**Exercise brief:**
Filter the records for "black" and keep each line that has it.

**Object tracking records:**
_ _ _ _
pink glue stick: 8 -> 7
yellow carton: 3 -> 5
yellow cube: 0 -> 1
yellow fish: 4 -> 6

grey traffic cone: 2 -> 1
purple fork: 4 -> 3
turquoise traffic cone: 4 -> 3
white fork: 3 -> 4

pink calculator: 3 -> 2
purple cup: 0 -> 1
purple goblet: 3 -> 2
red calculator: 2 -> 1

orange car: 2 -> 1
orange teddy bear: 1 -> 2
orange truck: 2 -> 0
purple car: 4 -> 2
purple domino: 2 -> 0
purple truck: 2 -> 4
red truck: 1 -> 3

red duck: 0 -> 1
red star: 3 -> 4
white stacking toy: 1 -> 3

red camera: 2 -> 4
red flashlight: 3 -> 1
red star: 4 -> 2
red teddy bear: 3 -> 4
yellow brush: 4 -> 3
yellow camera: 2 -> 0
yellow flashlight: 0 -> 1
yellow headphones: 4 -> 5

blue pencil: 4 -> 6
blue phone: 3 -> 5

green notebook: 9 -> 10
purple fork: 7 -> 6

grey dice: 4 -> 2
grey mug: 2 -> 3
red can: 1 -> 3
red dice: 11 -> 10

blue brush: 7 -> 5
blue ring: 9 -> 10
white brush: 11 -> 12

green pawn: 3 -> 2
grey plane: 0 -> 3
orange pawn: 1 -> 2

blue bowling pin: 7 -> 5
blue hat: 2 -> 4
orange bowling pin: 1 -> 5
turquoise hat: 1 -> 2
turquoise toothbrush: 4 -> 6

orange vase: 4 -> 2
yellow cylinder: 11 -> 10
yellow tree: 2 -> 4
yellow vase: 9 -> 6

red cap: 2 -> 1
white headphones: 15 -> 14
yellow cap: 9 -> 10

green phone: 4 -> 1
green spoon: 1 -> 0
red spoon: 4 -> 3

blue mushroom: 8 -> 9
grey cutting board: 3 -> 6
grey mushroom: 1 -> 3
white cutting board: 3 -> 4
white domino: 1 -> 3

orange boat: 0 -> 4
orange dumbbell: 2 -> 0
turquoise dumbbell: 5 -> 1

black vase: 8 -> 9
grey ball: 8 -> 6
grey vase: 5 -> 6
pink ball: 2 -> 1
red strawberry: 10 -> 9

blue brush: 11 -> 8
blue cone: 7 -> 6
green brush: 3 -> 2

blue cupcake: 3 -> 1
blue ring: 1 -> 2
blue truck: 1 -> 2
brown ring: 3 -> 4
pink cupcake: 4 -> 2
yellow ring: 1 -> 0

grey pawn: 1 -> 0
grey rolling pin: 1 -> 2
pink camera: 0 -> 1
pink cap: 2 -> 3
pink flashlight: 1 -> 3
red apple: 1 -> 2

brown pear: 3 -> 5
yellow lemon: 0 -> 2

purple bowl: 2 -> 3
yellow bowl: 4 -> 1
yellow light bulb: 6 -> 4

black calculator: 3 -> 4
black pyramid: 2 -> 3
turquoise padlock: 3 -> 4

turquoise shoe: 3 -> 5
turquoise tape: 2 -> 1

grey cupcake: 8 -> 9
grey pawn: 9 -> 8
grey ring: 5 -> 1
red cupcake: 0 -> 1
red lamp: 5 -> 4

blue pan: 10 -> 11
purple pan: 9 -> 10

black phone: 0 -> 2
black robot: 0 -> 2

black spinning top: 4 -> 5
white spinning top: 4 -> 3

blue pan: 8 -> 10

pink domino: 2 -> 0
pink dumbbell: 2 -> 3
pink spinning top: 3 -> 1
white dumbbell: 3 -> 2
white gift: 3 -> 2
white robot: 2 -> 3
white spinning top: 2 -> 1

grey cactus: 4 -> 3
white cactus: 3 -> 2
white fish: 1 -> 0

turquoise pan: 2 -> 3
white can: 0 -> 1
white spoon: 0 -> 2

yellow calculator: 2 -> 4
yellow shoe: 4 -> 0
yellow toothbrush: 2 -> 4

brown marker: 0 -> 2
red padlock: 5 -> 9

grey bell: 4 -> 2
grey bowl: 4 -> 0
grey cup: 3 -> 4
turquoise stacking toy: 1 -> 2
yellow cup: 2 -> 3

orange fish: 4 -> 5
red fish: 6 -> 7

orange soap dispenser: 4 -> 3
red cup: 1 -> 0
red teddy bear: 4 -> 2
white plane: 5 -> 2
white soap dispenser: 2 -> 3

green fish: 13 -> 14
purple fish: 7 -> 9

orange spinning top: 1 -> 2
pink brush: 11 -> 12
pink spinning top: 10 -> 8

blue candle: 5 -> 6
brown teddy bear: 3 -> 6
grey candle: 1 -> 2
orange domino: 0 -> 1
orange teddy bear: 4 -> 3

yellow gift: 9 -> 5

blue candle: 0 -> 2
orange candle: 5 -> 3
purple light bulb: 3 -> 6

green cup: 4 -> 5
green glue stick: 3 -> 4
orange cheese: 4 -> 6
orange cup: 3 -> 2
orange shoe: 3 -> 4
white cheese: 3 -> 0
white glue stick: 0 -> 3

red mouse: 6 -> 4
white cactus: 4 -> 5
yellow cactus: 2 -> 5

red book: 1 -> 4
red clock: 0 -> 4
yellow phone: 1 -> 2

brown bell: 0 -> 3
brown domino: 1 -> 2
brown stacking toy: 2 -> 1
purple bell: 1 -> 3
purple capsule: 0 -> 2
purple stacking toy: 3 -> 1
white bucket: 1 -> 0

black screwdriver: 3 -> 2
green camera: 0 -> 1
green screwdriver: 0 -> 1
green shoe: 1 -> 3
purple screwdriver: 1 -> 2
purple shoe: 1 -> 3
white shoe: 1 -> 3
_ _ _ _
**Reply:**
black vase: 8 -> 9
black calculator: 3 -> 4
black pyramid: 2 -> 3
black phone: 0 -> 2
black robot: 0 -> 2
black spinning top: 4 -> 5
black screwdriver: 3 -> 2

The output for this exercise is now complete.